#### AVAILABLE DATA

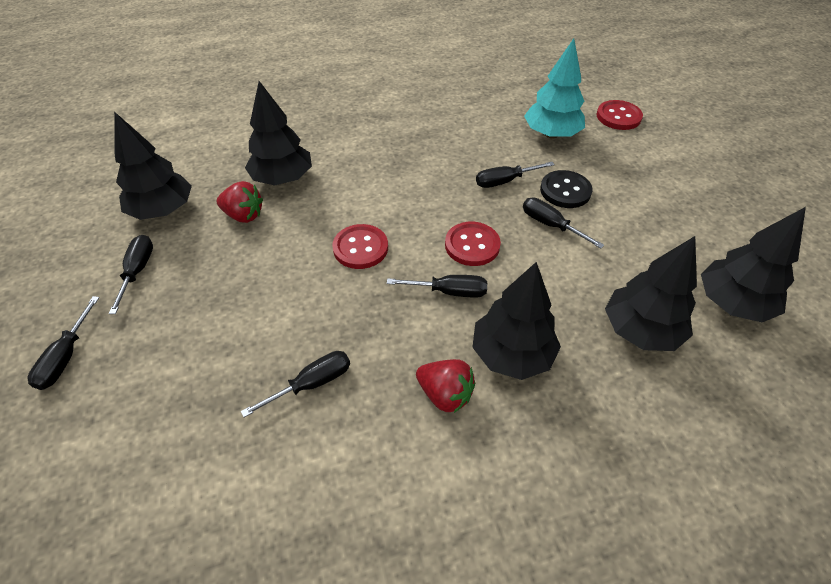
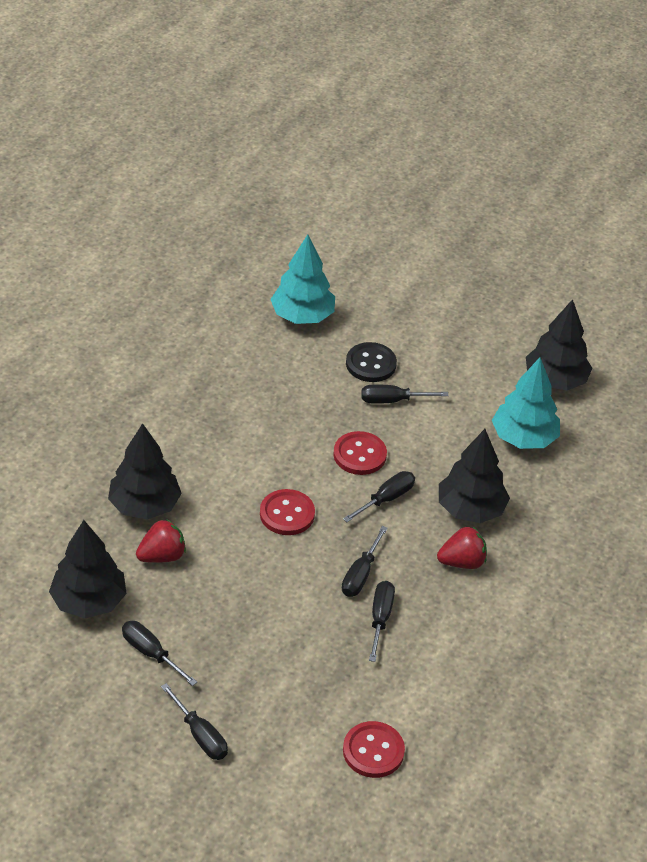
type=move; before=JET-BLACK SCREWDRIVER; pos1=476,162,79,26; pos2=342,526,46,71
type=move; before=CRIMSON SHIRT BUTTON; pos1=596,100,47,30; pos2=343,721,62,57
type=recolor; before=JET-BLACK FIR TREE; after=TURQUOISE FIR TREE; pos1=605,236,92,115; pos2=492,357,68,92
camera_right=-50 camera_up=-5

########

• INSTRUCTIONS TO FOLLOW:
Over the whole listing above, give the number of lines in which "move" occurs, and no other words.

• TASK OUTPUT:
2